_PROBLEM DETAILS_: Could you return every line of the records below that contains the word "goblet"?
++++ RECORDS PROVIDED
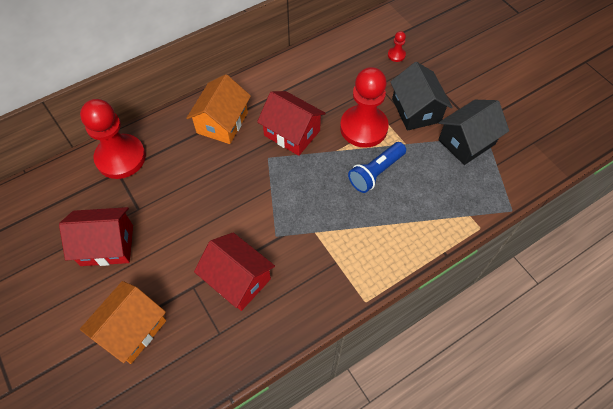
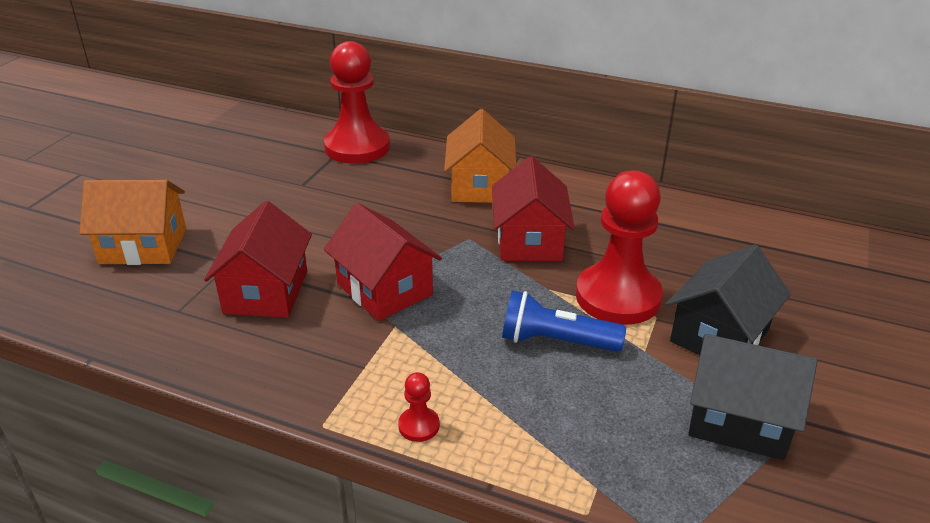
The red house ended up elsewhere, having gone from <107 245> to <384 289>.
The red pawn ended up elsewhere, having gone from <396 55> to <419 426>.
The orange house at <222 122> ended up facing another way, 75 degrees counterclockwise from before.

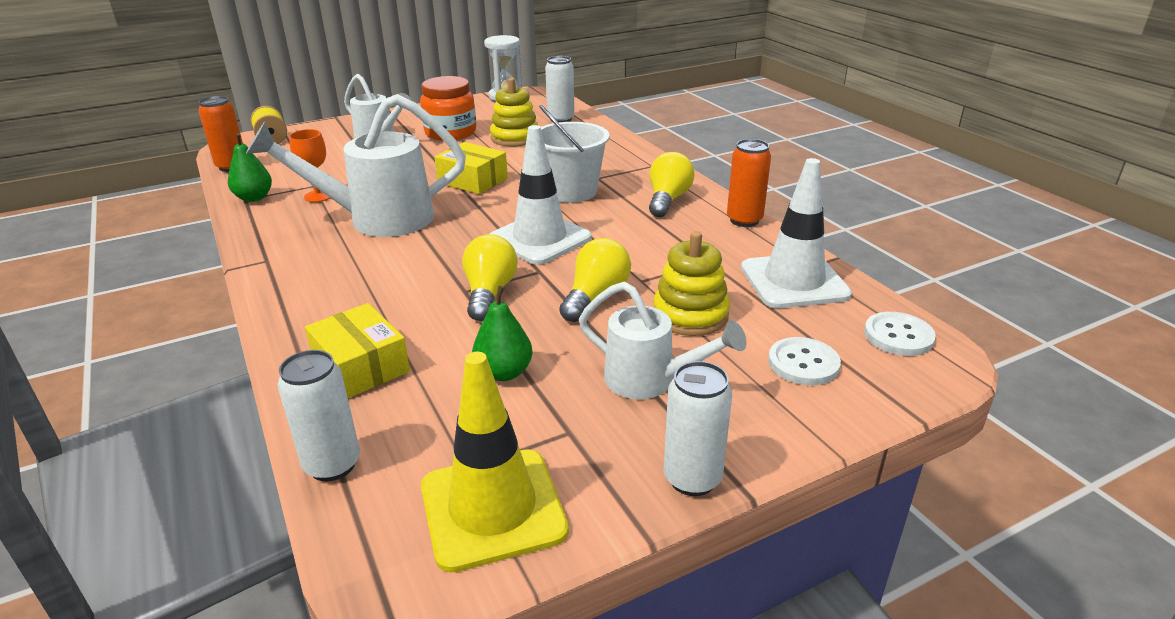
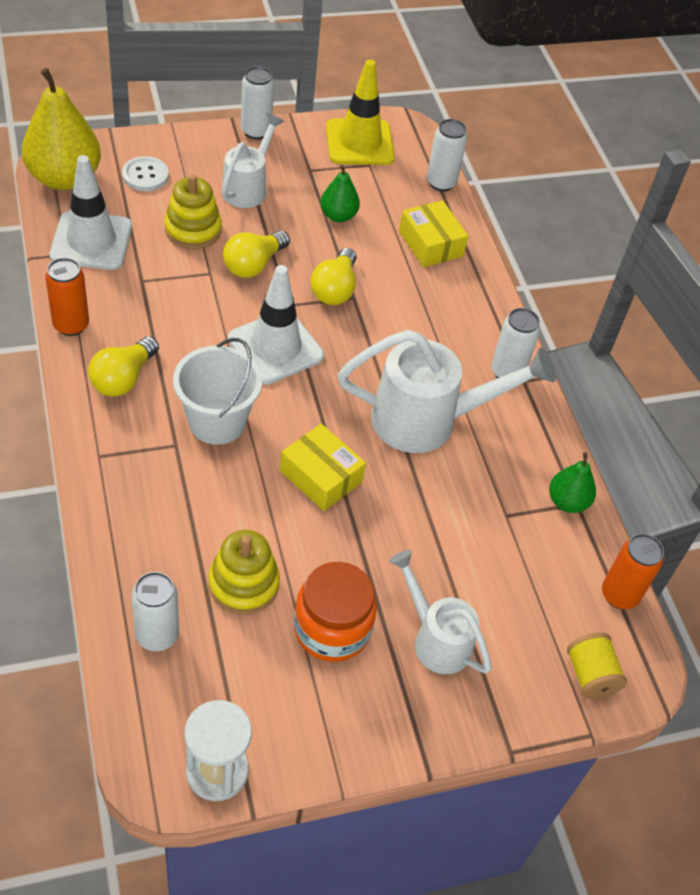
The second view lost the orange goblet at <318 196>.
The second view gained the white can at <507 372>.
Where the white button stood at <898 336>, the yellow pear came to stand at <64 178>.
The white watering can at <651 381> ended up facing another way, 75 degrees clockwise from before.

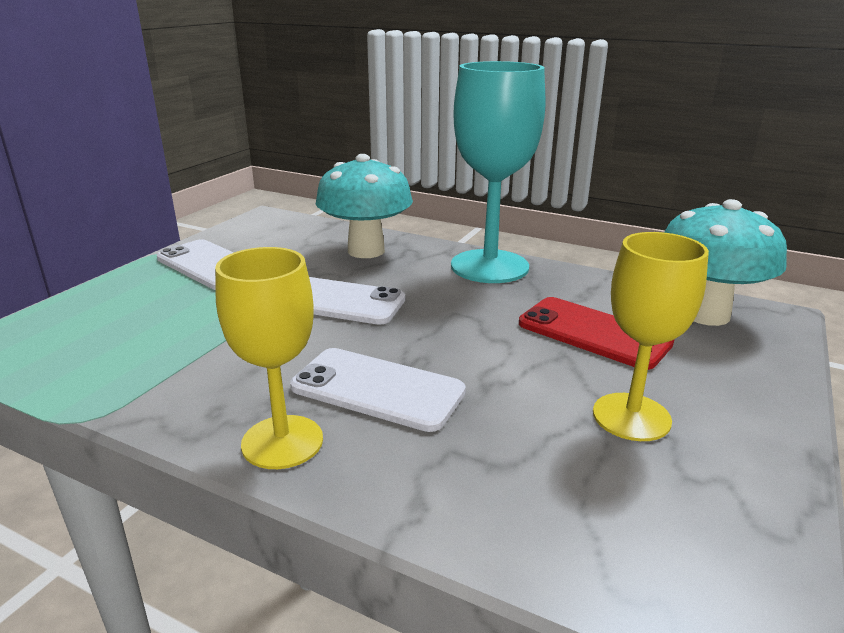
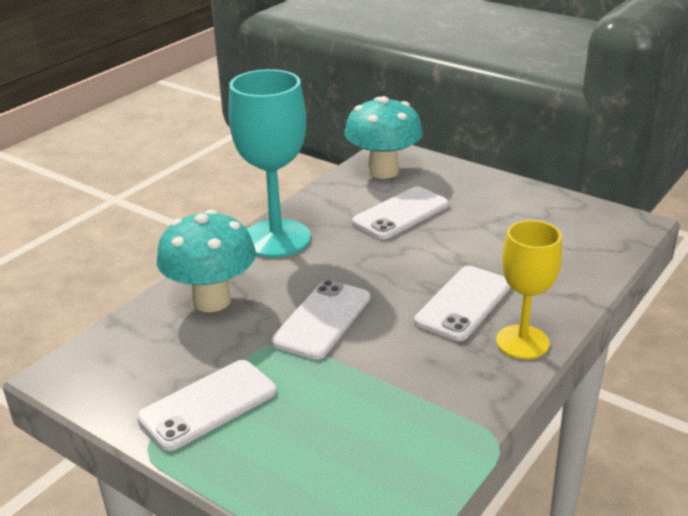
The second view lost the yellow goblet at <631 417>.
What was the red phone at <593 333> turned into the white phone at <400 213>.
++++++++
_WRITTEN RESPONSE_:
The second view lost the orange goblet at <318 196>.
The second view lost the yellow goblet at <631 417>.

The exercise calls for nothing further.